(Records shown):
· · · · ·

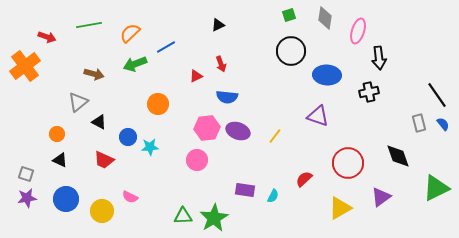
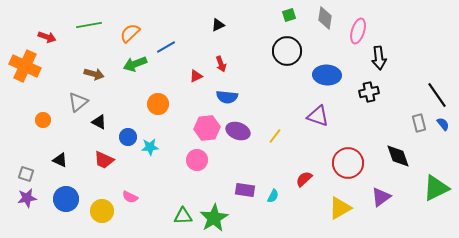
black circle at (291, 51): moved 4 px left
orange cross at (25, 66): rotated 28 degrees counterclockwise
orange circle at (57, 134): moved 14 px left, 14 px up
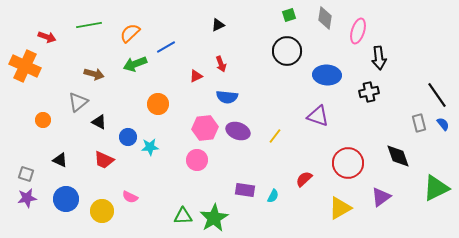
pink hexagon at (207, 128): moved 2 px left
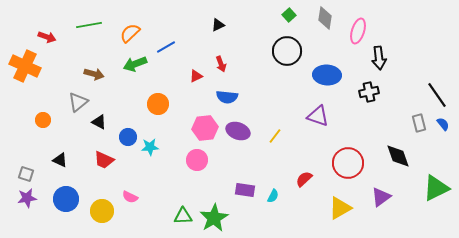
green square at (289, 15): rotated 24 degrees counterclockwise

· · · · ·

(What you have to do):
Copy out the rows from the line with "pink hexagon at (207, 128): moved 2 px left" through the last row, word for word. Leave the pictures out of your answer.

(Exercise result):
pink hexagon at (207, 128): moved 2 px left
green square at (289, 15): rotated 24 degrees counterclockwise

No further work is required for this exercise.